*What the task asks*. Images should not appear in the copy, yet every line of the listing below must be printed exactly.

*Input data*.
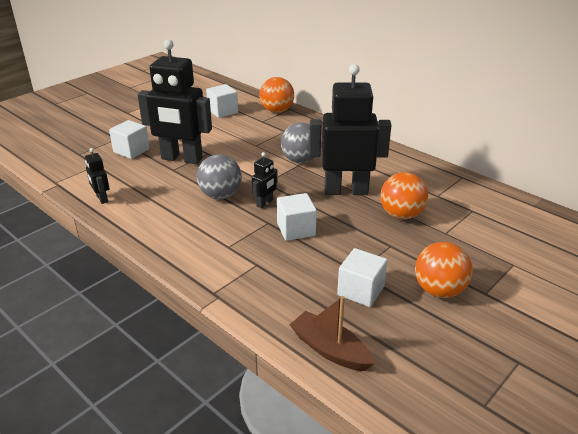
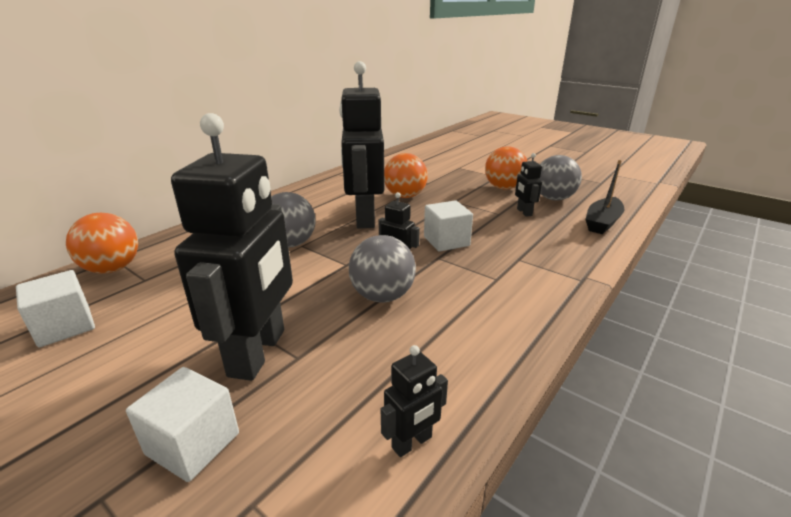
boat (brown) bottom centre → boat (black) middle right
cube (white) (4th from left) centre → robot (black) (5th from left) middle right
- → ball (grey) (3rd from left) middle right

*Response to this exercise*.
boat (brown) bottom centre → boat (black) middle right
cube (white) (4th from left) centre → robot (black) (5th from left) middle right
- → ball (grey) (3rd from left) middle right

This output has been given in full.